What this task involves: Can the lines below, from the one that holds "gray ellipse: (79, 83)" to the very end, be echoed exactly, with both ends included and no pictures?

[Two-dimensional motion records]
================================

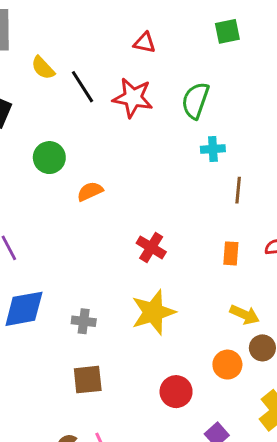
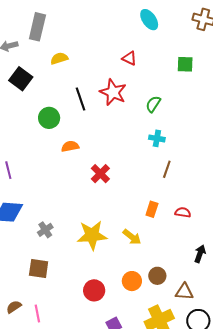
yellow semicircle: (43, 68) -> (59, 58), turned 102
black line: (83, 87) -> (80, 99), moved
green semicircle: (195, 101) -> (153, 104), size x0.7
red cross: (151, 247) -> (100, 174), moved
yellow arrow: (245, 315) -> (132, 237), moved
gray cross: (84, 321) -> (45, 230), turned 35

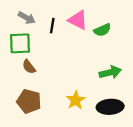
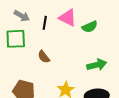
brown semicircle: (29, 67) -> (44, 57), moved

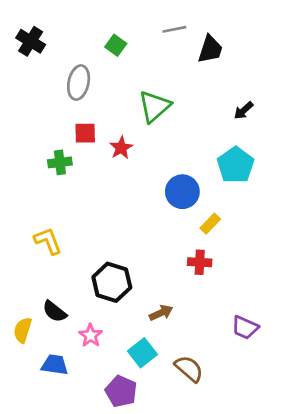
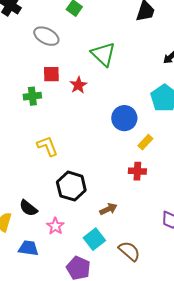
gray ellipse: (79, 83) -> (46, 36), turned -75
green triangle: (154, 106) -> (103, 54), turned -36
yellow L-shape: (48, 241) -> (47, 146), moved

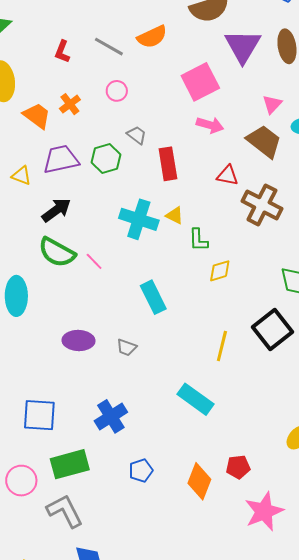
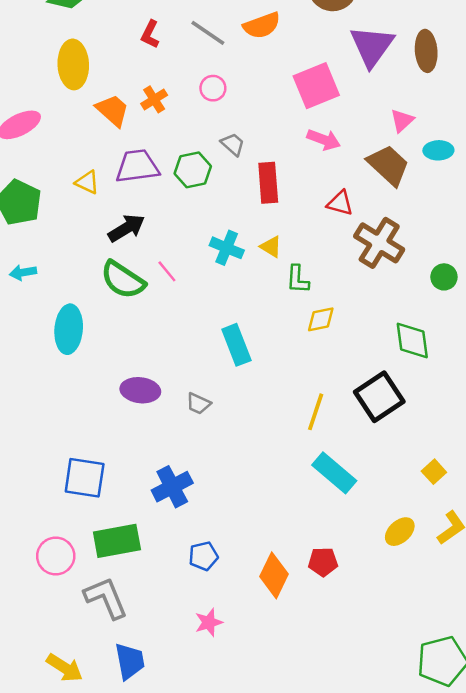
cyan cross: (139, 219) -> (227, 248), size x0.7
pink line: (94, 261) -> (167, 271), moved
cyan rectangle: (196, 399) -> (334, 473), moved
pink star: (264, 511) -> (209, 622), moved, size x0.6

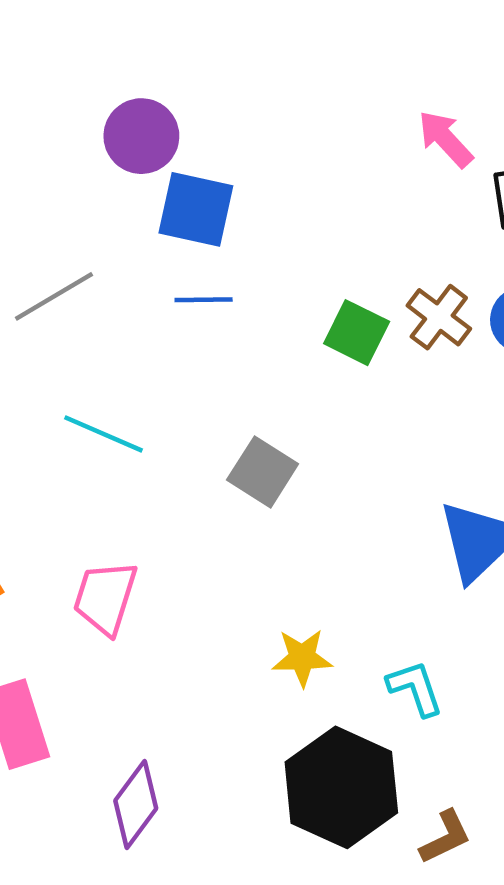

================================

Response to the exercise:
gray ellipse: (79, 83) -> (46, 36), turned -75
green triangle: (154, 106) -> (103, 54), turned -36
yellow L-shape: (48, 241) -> (47, 146), moved

cyan cross: (139, 219) -> (227, 248), size x0.7
pink line: (94, 261) -> (167, 271), moved
cyan rectangle: (196, 399) -> (334, 473), moved
pink star: (264, 511) -> (209, 622), moved, size x0.6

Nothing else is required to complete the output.